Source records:
········

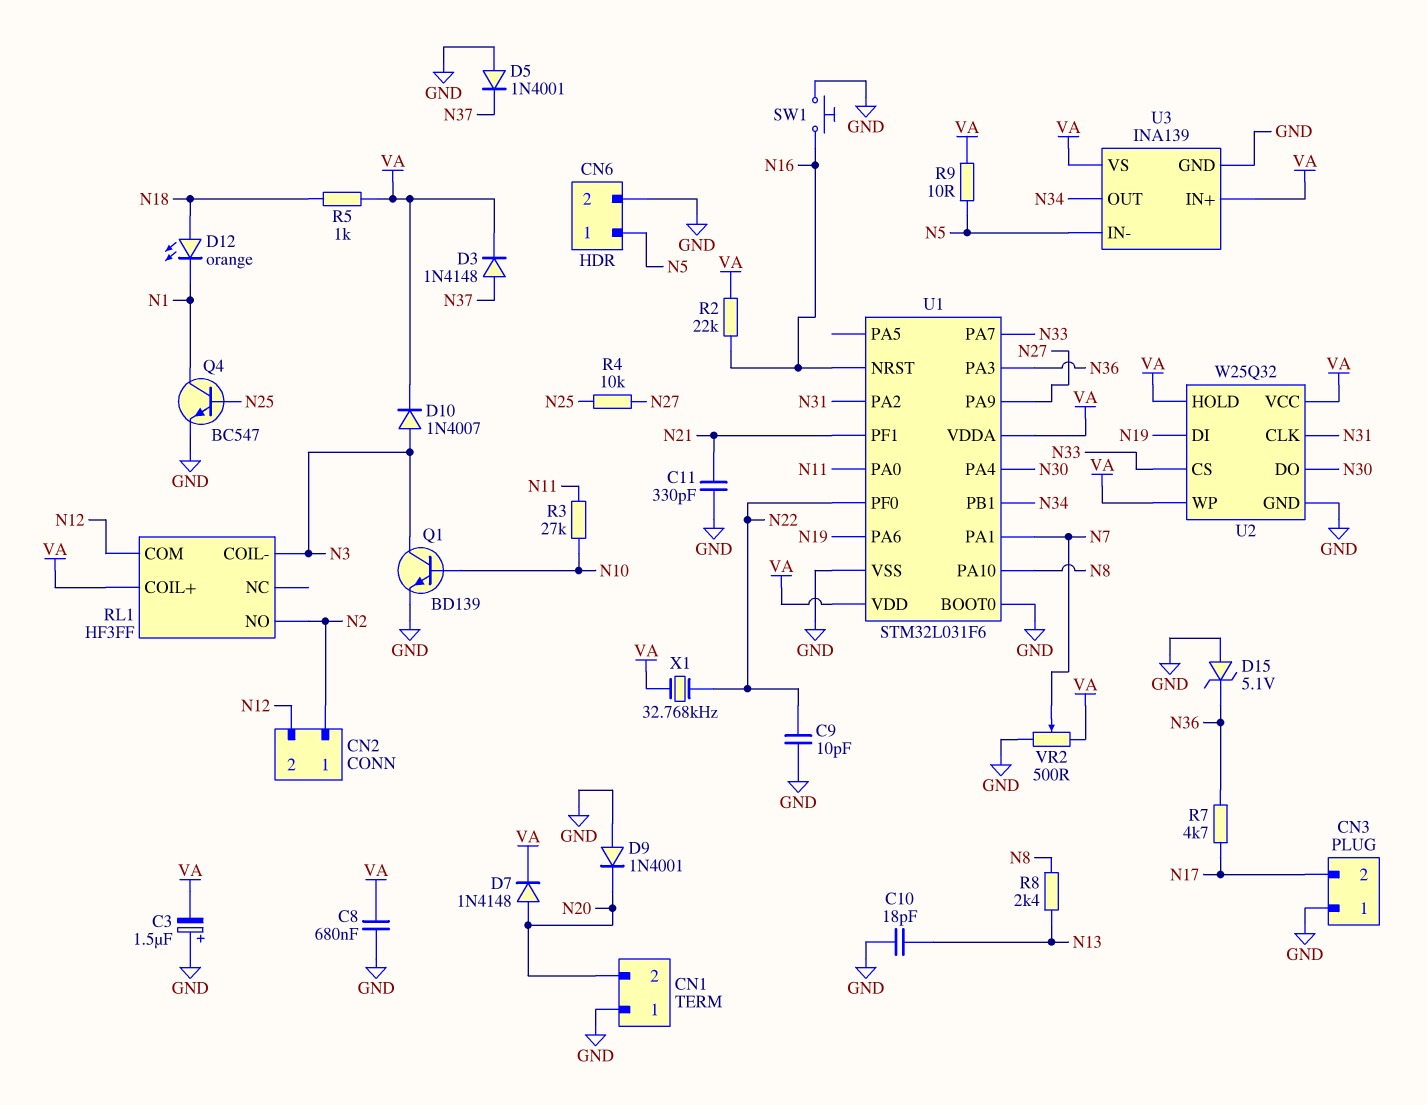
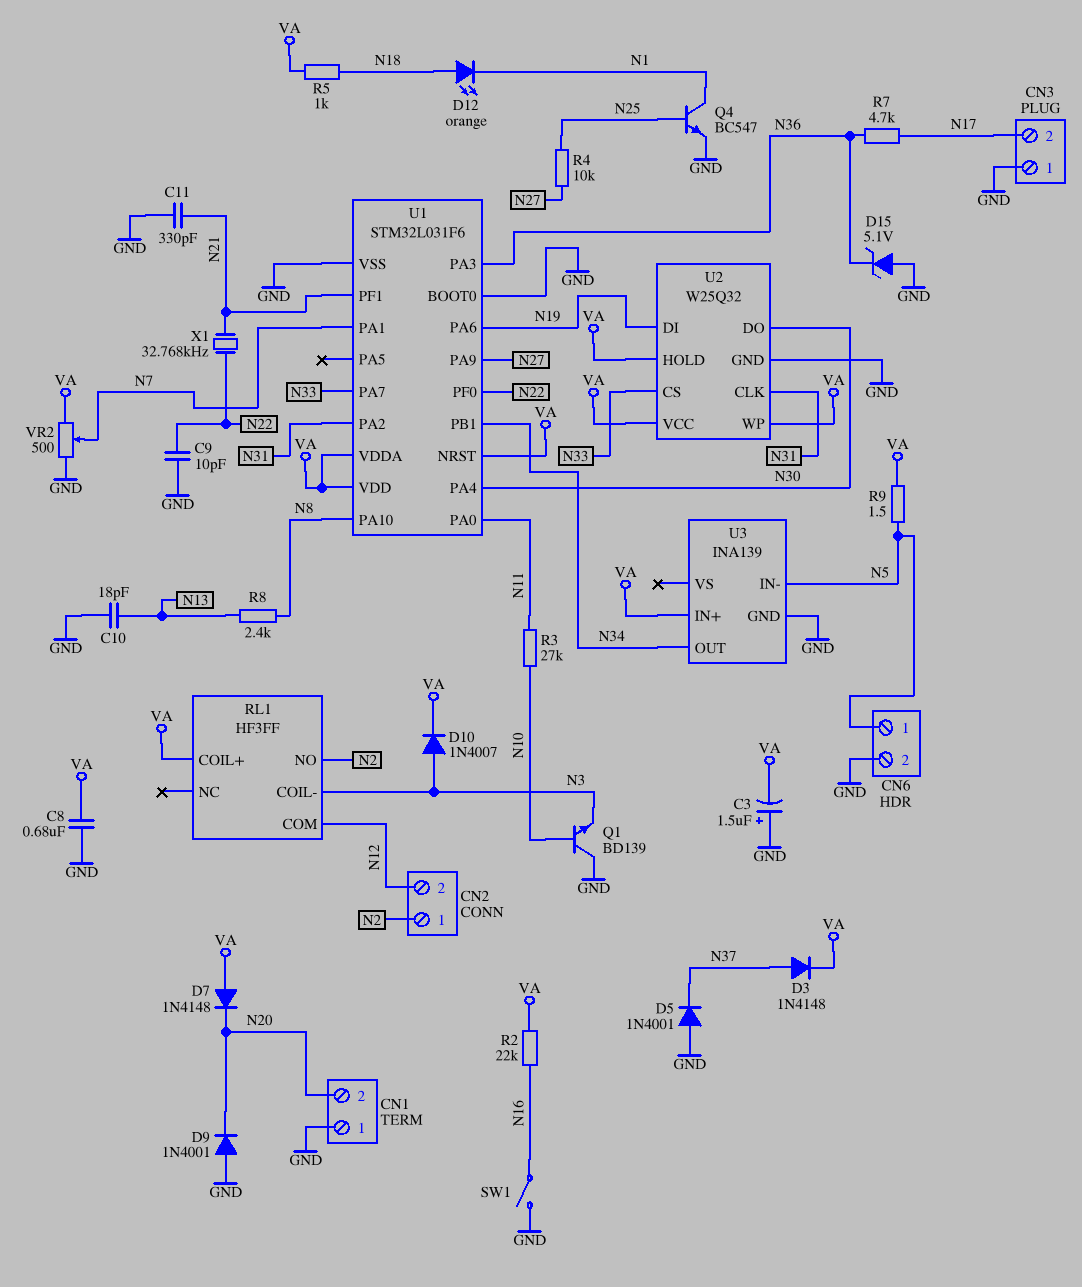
D7: diode 1N4148 (A N20, K VA) -> diode 1N4148 (A VA, K N20)
Q1: NPN BD139 (B N10, C N3, E GND) -> NPN BD139 (B N10, C GND, E N3)
R9: 10 (N5, VA) -> 1.5 (N5, VA)
SW1: button (GND, N16) -> switch (GND, N16)
U1 pin NRST: N16 -> VA
U3 pin VS: VA -> none
X1: 32.768kHz (N22, VA) -> 32.768kHz (N21, N22)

········

Description of the task: Output an exact copy of the lines from the one holding "SW1: button (GND, N16) -> switch (GND, N16)" to the last line of the data, inclusive, and nothing beyond that range.

Result:
SW1: button (GND, N16) -> switch (GND, N16)
U1 pin NRST: N16 -> VA
U3 pin VS: VA -> none
X1: 32.768kHz (N22, VA) -> 32.768kHz (N21, N22)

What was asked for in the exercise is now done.